Supplied information:
========

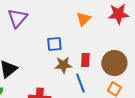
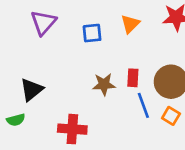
blue square: (54, 44) -> (92, 33), moved
blue line: (80, 83) -> (143, 105), moved

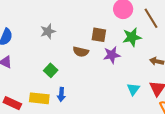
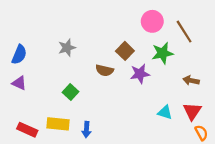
brown square: (99, 35) -> (125, 51), turned 35
cyan triangle: (133, 89) -> (165, 112), turned -48
blue arrow: (61, 94) -> (86, 130), moved

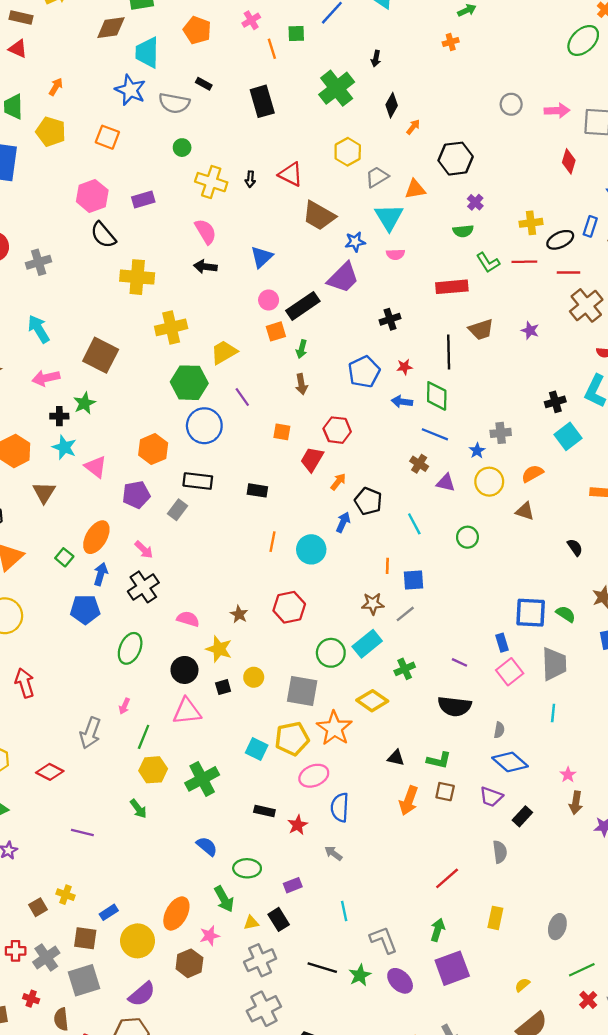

========

Print each entry precisely as written; the pictures stay out.

blue square: (54, 44) -> (92, 33), moved
blue line: (80, 83) -> (143, 105), moved

brown square: (99, 35) -> (125, 51), turned 35
cyan triangle: (133, 89) -> (165, 112), turned -48
blue arrow: (61, 94) -> (86, 130), moved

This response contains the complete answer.